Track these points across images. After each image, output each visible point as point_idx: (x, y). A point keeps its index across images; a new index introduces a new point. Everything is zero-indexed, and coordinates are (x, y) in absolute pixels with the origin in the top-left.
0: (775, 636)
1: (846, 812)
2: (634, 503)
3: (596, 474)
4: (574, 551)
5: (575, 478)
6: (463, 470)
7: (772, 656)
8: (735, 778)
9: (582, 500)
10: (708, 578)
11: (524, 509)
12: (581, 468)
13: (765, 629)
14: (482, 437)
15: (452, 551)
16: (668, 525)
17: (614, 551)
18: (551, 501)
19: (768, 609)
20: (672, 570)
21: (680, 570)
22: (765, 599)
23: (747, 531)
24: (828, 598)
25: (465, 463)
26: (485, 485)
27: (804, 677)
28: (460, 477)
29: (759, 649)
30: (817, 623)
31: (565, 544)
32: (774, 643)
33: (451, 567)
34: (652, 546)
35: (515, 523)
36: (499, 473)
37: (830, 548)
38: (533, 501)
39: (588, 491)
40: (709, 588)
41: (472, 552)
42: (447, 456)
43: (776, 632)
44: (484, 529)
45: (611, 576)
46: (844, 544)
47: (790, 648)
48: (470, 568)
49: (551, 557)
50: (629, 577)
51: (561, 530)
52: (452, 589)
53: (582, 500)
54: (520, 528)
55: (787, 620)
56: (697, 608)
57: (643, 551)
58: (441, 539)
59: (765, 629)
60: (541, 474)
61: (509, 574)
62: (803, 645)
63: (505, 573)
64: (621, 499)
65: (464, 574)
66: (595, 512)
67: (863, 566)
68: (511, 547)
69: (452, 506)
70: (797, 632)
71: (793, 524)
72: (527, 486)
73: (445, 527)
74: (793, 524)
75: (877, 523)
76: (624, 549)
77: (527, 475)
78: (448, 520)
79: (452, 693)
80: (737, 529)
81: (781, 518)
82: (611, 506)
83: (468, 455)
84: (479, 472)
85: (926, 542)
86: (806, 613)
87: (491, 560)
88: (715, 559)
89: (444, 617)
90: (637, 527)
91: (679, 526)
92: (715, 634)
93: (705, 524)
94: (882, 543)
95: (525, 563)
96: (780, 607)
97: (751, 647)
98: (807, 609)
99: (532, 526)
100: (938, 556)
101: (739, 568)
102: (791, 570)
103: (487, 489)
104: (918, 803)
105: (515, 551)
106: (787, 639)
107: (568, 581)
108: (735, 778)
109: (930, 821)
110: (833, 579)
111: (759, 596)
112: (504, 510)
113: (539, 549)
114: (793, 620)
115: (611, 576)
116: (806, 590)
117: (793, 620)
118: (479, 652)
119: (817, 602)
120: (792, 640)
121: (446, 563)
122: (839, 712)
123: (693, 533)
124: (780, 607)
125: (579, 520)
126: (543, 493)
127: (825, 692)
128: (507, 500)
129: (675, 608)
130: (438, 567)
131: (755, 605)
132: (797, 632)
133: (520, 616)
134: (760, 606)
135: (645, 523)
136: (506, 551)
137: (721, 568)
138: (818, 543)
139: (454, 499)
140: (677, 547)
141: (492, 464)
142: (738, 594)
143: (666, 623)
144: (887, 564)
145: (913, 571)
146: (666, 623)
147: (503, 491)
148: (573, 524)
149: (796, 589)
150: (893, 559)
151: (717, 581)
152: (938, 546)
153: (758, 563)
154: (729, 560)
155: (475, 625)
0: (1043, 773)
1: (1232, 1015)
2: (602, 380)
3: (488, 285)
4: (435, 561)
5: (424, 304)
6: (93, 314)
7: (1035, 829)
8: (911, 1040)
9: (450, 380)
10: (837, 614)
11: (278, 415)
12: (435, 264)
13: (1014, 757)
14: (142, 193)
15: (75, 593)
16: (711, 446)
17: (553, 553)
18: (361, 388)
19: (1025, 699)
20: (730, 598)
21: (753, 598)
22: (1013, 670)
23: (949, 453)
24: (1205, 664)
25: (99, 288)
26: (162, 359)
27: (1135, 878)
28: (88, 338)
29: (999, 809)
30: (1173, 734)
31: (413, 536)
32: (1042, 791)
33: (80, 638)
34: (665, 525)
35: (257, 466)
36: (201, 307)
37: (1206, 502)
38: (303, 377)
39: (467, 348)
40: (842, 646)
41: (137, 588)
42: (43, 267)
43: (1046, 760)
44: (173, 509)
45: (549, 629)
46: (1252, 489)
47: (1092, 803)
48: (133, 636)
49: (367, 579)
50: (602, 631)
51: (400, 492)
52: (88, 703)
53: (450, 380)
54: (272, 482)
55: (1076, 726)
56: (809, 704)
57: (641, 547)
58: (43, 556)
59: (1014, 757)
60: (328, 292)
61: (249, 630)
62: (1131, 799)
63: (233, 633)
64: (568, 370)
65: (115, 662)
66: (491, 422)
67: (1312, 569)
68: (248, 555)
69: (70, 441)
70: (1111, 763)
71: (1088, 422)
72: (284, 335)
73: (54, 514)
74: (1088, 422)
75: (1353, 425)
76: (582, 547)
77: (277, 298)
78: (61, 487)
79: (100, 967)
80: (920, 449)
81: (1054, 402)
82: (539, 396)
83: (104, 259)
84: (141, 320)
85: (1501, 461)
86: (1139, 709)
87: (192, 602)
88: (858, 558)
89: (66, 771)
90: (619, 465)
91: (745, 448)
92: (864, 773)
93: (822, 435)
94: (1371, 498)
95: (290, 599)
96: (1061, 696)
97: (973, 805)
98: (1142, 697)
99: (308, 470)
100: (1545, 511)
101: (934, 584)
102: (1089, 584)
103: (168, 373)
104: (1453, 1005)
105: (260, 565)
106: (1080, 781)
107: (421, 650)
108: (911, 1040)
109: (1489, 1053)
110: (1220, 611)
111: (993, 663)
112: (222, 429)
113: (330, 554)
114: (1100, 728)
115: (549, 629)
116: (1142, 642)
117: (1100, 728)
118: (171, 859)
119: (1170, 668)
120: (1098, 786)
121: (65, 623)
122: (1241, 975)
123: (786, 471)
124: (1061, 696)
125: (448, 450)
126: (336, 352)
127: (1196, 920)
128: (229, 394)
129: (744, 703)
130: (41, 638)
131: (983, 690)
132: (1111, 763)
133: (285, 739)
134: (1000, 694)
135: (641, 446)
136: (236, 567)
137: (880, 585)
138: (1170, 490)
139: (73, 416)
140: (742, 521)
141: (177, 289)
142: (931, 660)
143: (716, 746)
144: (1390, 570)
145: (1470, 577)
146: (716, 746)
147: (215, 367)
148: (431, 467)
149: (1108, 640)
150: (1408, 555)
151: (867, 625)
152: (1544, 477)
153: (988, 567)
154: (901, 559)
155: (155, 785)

Task to complete: Turn every line of the records above into a Markdown table with two columns, No. and Text, numbering the rows and leaving out blank lines.

The answer:
| No. | Text |
|---|---|
| 1 | Track these points across images. After each image, output each visible point as point_idx: (x, y). A point keeps its index across images; a new index introduces a new point. Everything is zero-indexed, and coordinates are (x, y) in absolute pixels with the origin in the top-left. |
| 2 | 0: (775, 636) |
| 3 | 1: (846, 812) |
| 4 | 2: (634, 503) |
| 5 | 3: (596, 474) |
| 6 | 4: (574, 551) |
| 7 | 5: (575, 478) |
| 8 | 6: (463, 470) |
| 9 | 7: (772, 656) |
| 10 | 8: (735, 778) |
| 11 | 9: (582, 500) |
| 12 | 10: (708, 578) |
| 13 | 11: (524, 509) |
| 14 | 12: (581, 468) |
| 15 | 13: (765, 629) |
| 16 | 14: (482, 437) |
| 17 | 15: (452, 551) |
| 18 | 16: (668, 525) |
| 19 | 17: (614, 551) |
| 20 | 18: (551, 501) |
| 21 | 19: (768, 609) |
| 22 | 20: (672, 570) |
| 23 | 21: (680, 570) |
| 24 | 22: (765, 599) |
| 25 | 23: (747, 531) |
| 26 | 24: (828, 598) |
| 27 | 25: (465, 463) |
| 28 | 26: (485, 485) |
| 29 | 27: (804, 677) |
| 30 | 28: (460, 477) |
| 31 | 29: (759, 649) |
| 32 | 30: (817, 623) |
| 33 | 31: (565, 544) |
| 34 | 32: (774, 643) |
| 35 | 33: (451, 567) |
| 36 | 34: (652, 546) |
| 37 | 35: (515, 523) |
| 38 | 36: (499, 473) |
| 39 | 37: (830, 548) |
| 40 | 38: (533, 501) |
| 41 | 39: (588, 491) |
| 42 | 40: (709, 588) |
| 43 | 41: (472, 552) |
| 44 | 42: (447, 456) |
| 45 | 43: (776, 632) |
| 46 | 44: (484, 529) |
| 47 | 45: (611, 576) |
| 48 | 46: (844, 544) |
| 49 | 47: (790, 648) |
| 50 | 48: (470, 568) |
| 51 | 49: (551, 557) |
| 52 | 50: (629, 577) |
| 53 | 51: (561, 530) |
| 54 | 52: (452, 589) |
| 55 | 53: (582, 500) |
| 56 | 54: (520, 528) |
| 57 | 55: (787, 620) |
| 58 | 56: (697, 608) |
| 59 | 57: (643, 551) |
| 60 | 58: (441, 539) |
| 61 | 59: (765, 629) |
| 62 | 60: (541, 474) |
| 63 | 61: (509, 574) |
| 64 | 62: (803, 645) |
| 65 | 63: (505, 573) |
| 66 | 64: (621, 499) |
| 67 | 65: (464, 574) |
| 68 | 66: (595, 512) |
| 69 | 67: (863, 566) |
| 70 | 68: (511, 547) |
| 71 | 69: (452, 506) |
| 72 | 70: (797, 632) |
| 73 | 71: (793, 524) |
| 74 | 72: (527, 486) |
| 75 | 73: (445, 527) |
| 76 | 74: (793, 524) |
| 77 | 75: (877, 523) |
| 78 | 76: (624, 549) |
| 79 | 77: (527, 475) |
| 80 | 78: (448, 520) |
| 81 | 79: (452, 693) |
| 82 | 80: (737, 529) |
| 83 | 81: (781, 518) |
| 84 | 82: (611, 506) |
| 85 | 83: (468, 455) |
| 86 | 84: (479, 472) |
| 87 | 85: (926, 542) |
| 88 | 86: (806, 613) |
| 89 | 87: (491, 560) |
| 90 | 88: (715, 559) |
| 91 | 89: (444, 617) |
| 92 | 90: (637, 527) |
| 93 | 91: (679, 526) |
| 94 | 92: (715, 634) |
| 95 | 93: (705, 524) |
| 96 | 94: (882, 543) |
| 97 | 95: (525, 563) |
| 98 | 96: (780, 607) |
| 99 | 97: (751, 647) |
| 100 | 98: (807, 609) |
| 101 | 99: (532, 526) |
| 102 | 100: (938, 556) |
| 103 | 101: (739, 568) |
| 104 | 102: (791, 570) |
| 105 | 103: (487, 489) |
| 106 | 104: (918, 803) |
| 107 | 105: (515, 551) |
| 108 | 106: (787, 639) |
| 109 | 107: (568, 581) |
| 110 | 108: (735, 778) |
| 111 | 109: (930, 821) |
| 112 | 110: (833, 579) |
| 113 | 111: (759, 596) |
| 114 | 112: (504, 510) |
| 115 | 113: (539, 549) |
| 116 | 114: (793, 620) |
| 117 | 115: (611, 576) |
| 118 | 116: (806, 590) |
| 119 | 117: (793, 620) |
| 120 | 118: (479, 652) |
| 121 | 119: (817, 602) |
| 122 | 120: (792, 640) |
| 123 | 121: (446, 563) |
| 124 | 122: (839, 712) |
| 125 | 123: (693, 533) |
| 126 | 124: (780, 607) |
| 127 | 125: (579, 520) |
| 128 | 126: (543, 493) |
| 129 | 127: (825, 692) |
| 130 | 128: (507, 500) |
| 131 | 129: (675, 608) |
| 132 | 130: (438, 567) |
| 133 | 131: (755, 605) |
| 134 | 132: (797, 632) |
| 135 | 133: (520, 616) |
| 136 | 134: (760, 606) |
| 137 | 135: (645, 523) |
| 138 | 136: (506, 551) |
| 139 | 137: (721, 568) |
| 140 | 138: (818, 543) |
| 141 | 139: (454, 499) |
| 142 | 140: (677, 547) |
| 143 | 141: (492, 464) |
| 144 | 142: (738, 594) |
| 145 | 143: (666, 623) |
| 146 | 144: (887, 564) |
| 147 | 145: (913, 571) |
| 148 | 146: (666, 623) |
| 149 | 147: (503, 491) |
| 150 | 148: (573, 524) |
| 151 | 149: (796, 589) |
| 152 | 150: (893, 559) |
| 153 | 151: (717, 581) |
| 154 | 152: (938, 546) |
| 155 | 153: (758, 563) |
| 156 | 154: (729, 560) |
| 157 | 155: (475, 625) |
| 158 | 0: (1043, 773) |
| 159 | 1: (1232, 1015) |
| 160 | 2: (602, 380) |
| 161 | 3: (488, 285) |
| 162 | 4: (435, 561) |
| 163 | 5: (424, 304) |
| 164 | 6: (93, 314) |
| 165 | 7: (1035, 829) |
| 166 | 8: (911, 1040) |
| 167 | 9: (450, 380) |
| 168 | 10: (837, 614) |
| 169 | 11: (278, 415) |
| 170 | 12: (435, 264) |
| 171 | 13: (1014, 757) |
| 172 | 14: (142, 193) |
| 173 | 15: (75, 593) |
| 174 | 16: (711, 446) |
| 175 | 17: (553, 553) |
| 176 | 18: (361, 388) |
| 177 | 19: (1025, 699) |
| 178 | 20: (730, 598) |
| 179 | 21: (753, 598) |
| 180 | 22: (1013, 670) |
| 181 | 23: (949, 453) |
| 182 | 24: (1205, 664) |
| 183 | 25: (99, 288) |
| 184 | 26: (162, 359) |
| 185 | 27: (1135, 878) |
| 186 | 28: (88, 338) |
| 187 | 29: (999, 809) |
| 188 | 30: (1173, 734) |
| 189 | 31: (413, 536) |
| 190 | 32: (1042, 791) |
| 191 | 33: (80, 638) |
| 192 | 34: (665, 525) |
| 193 | 35: (257, 466) |
| 194 | 36: (201, 307) |
| 195 | 37: (1206, 502) |
| 196 | 38: (303, 377) |
| 197 | 39: (467, 348) |
| 198 | 40: (842, 646) |
| 199 | 41: (137, 588) |
| 200 | 42: (43, 267) |
| 201 | 43: (1046, 760) |
| 202 | 44: (173, 509) |
| 203 | 45: (549, 629) |
| 204 | 46: (1252, 489) |
| 205 | 47: (1092, 803) |
| 206 | 48: (133, 636) |
| 207 | 49: (367, 579) |
| 208 | 50: (602, 631) |
| 209 | 51: (400, 492) |
| 210 | 52: (88, 703) |
| 211 | 53: (450, 380) |
| 212 | 54: (272, 482) |
| 213 | 55: (1076, 726) |
| 214 | 56: (809, 704) |
| 215 | 57: (641, 547) |
| 216 | 58: (43, 556) |
| 217 | 59: (1014, 757) |
| 218 | 60: (328, 292) |
| 219 | 61: (249, 630) |
| 220 | 62: (1131, 799) |
| 221 | 63: (233, 633) |
| 222 | 64: (568, 370) |
| 223 | 65: (115, 662) |
| 224 | 66: (491, 422) |
| 225 | 67: (1312, 569) |
| 226 | 68: (248, 555) |
| 227 | 69: (70, 441) |
| 228 | 70: (1111, 763) |
| 229 | 71: (1088, 422) |
| 230 | 72: (284, 335) |
| 231 | 73: (54, 514) |
| 232 | 74: (1088, 422) |
| 233 | 75: (1353, 425) |
| 234 | 76: (582, 547) |
| 235 | 77: (277, 298) |
| 236 | 78: (61, 487) |
| 237 | 79: (100, 967) |
| 238 | 80: (920, 449) |
| 239 | 81: (1054, 402) |
| 240 | 82: (539, 396) |
| 241 | 83: (104, 259) |
| 242 | 84: (141, 320) |
| 243 | 85: (1501, 461) |
| 244 | 86: (1139, 709) |
| 245 | 87: (192, 602) |
| 246 | 88: (858, 558) |
| 247 | 89: (66, 771) |
| 248 | 90: (619, 465) |
| 249 | 91: (745, 448) |
| 250 | 92: (864, 773) |
| 251 | 93: (822, 435) |
| 252 | 94: (1371, 498) |
| 253 | 95: (290, 599) |
| 254 | 96: (1061, 696) |
| 255 | 97: (973, 805) |
| 256 | 98: (1142, 697) |
| 257 | 99: (308, 470) |
| 258 | 100: (1545, 511) |
| 259 | 101: (934, 584) |
| 260 | 102: (1089, 584) |
| 261 | 103: (168, 373) |
| 262 | 104: (1453, 1005) |
| 263 | 105: (260, 565) |
| 264 | 106: (1080, 781) |
| 265 | 107: (421, 650) |
| 266 | 108: (911, 1040) |
| 267 | 109: (1489, 1053) |
| 268 | 110: (1220, 611) |
| 269 | 111: (993, 663) |
| 270 | 112: (222, 429) |
| 271 | 113: (330, 554) |
| 272 | 114: (1100, 728) |
| 273 | 115: (549, 629) |
| 274 | 116: (1142, 642) |
| 275 | 117: (1100, 728) |
| 276 | 118: (171, 859) |
| 277 | 119: (1170, 668) |
| 278 | 120: (1098, 786) |
| 279 | 121: (65, 623) |
| 280 | 122: (1241, 975) |
| 281 | 123: (786, 471) |
| 282 | 124: (1061, 696) |
| 283 | 125: (448, 450) |
| 284 | 126: (336, 352) |
| 285 | 127: (1196, 920) |
| 286 | 128: (229, 394) |
| 287 | 129: (744, 703) |
| 288 | 130: (41, 638) |
| 289 | 131: (983, 690) |
| 290 | 132: (1111, 763) |
| 291 | 133: (285, 739) |
| 292 | 134: (1000, 694) |
| 293 | 135: (641, 446) |
| 294 | 136: (236, 567) |
| 295 | 137: (880, 585) |
| 296 | 138: (1170, 490) |
| 297 | 139: (73, 416) |
| 298 | 140: (742, 521) |
| 299 | 141: (177, 289) |
| 300 | 142: (931, 660) |
| 301 | 143: (716, 746) |
| 302 | 144: (1390, 570) |
| 303 | 145: (1470, 577) |
| 304 | 146: (716, 746) |
| 305 | 147: (215, 367) |
| 306 | 148: (431, 467) |
| 307 | 149: (1108, 640) |
| 308 | 150: (1408, 555) |
| 309 | 151: (867, 625) |
| 310 | 152: (1544, 477) |
| 311 | 153: (988, 567) |
| 312 | 154: (901, 559) |
| 313 | 155: (155, 785) |